_Data excerpt:_
++++++++

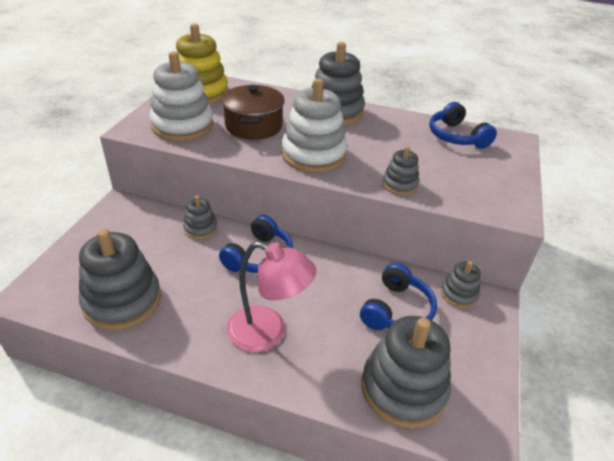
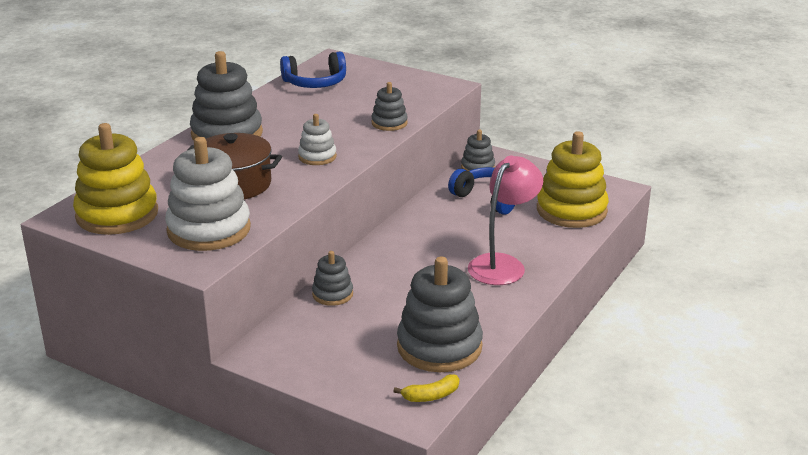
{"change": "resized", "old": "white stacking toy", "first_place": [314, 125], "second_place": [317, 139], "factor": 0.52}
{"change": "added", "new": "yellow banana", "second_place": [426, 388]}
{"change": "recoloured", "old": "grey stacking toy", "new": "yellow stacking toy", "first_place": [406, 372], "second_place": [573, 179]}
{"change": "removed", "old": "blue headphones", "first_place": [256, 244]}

++++++++

_Exercise details:_
Copy each line of the listing that contains "stacking".

_Solution:_
{"change": "resized", "old": "white stacking toy", "first_place": [314, 125], "second_place": [317, 139], "factor": 0.52}
{"change": "recoloured", "old": "grey stacking toy", "new": "yellow stacking toy", "first_place": [406, 372], "second_place": [573, 179]}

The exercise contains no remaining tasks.